◆ TASK DATA
------

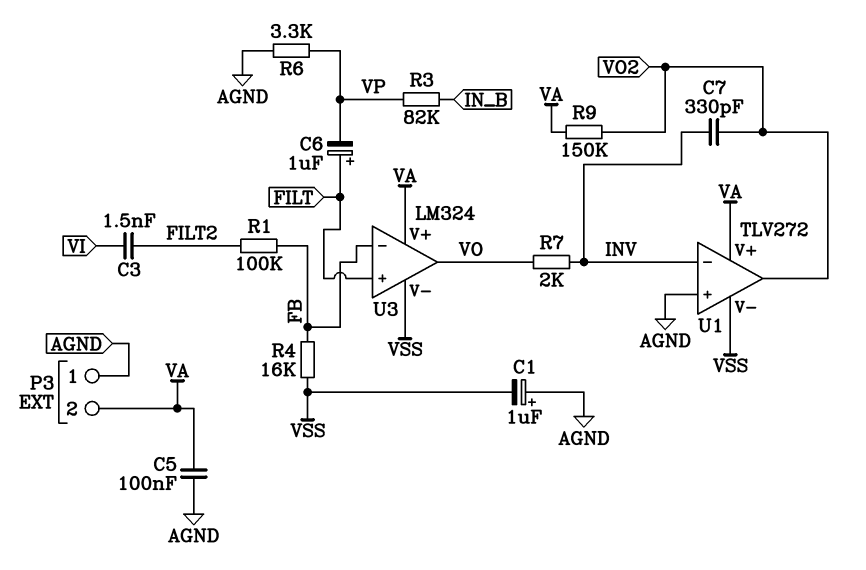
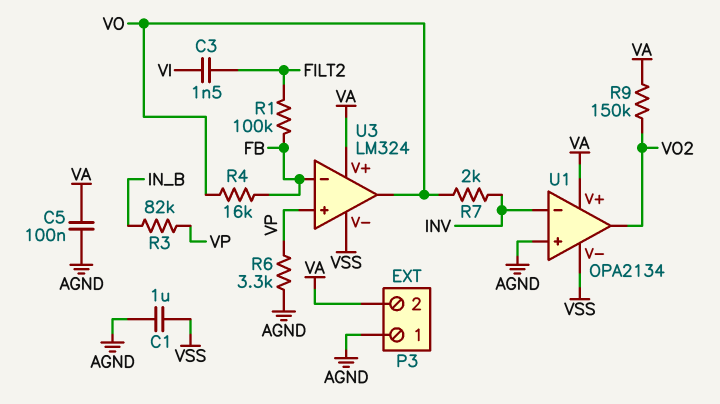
C1: 1uF (plus AGND, minus VSS) -> 1uF (AGND, VSS)
C6: 1uF (plus FILT, minus VP) -> none
C7: 330pF (INV, VO2) -> none
R4: 16k (FB, VSS) -> 16k (FB, VO)
U1: TLV272 -> OPA2134
U3 pin in+: FILT -> VP

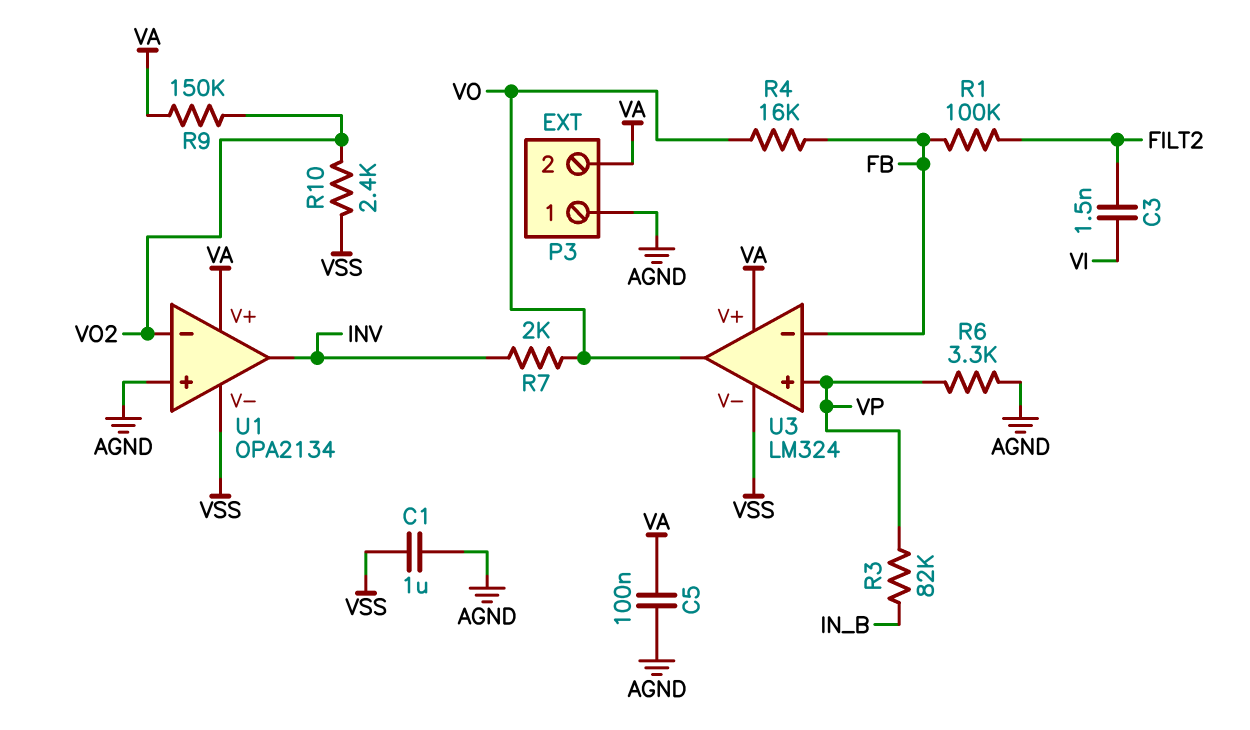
R10: none -> 2.4k (VO2, VSS)
U1 pin in-: INV -> VO2
U1 pin out: VO2 -> INV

------

◆ TASK DIRECTIONS
The finished copy should match the data above word for word and contain no pictures.

◆ WRITTEN SOLUTION
C1: 1uF (plus AGND, minus VSS) -> 1uF (AGND, VSS)
C6: 1uF (plus FILT, minus VP) -> none
C7: 330pF (INV, VO2) -> none
R4: 16k (FB, VSS) -> 16k (FB, VO)
U1: TLV272 -> OPA2134
U3 pin in+: FILT -> VP

R10: none -> 2.4k (VO2, VSS)
U1 pin in-: INV -> VO2
U1 pin out: VO2 -> INV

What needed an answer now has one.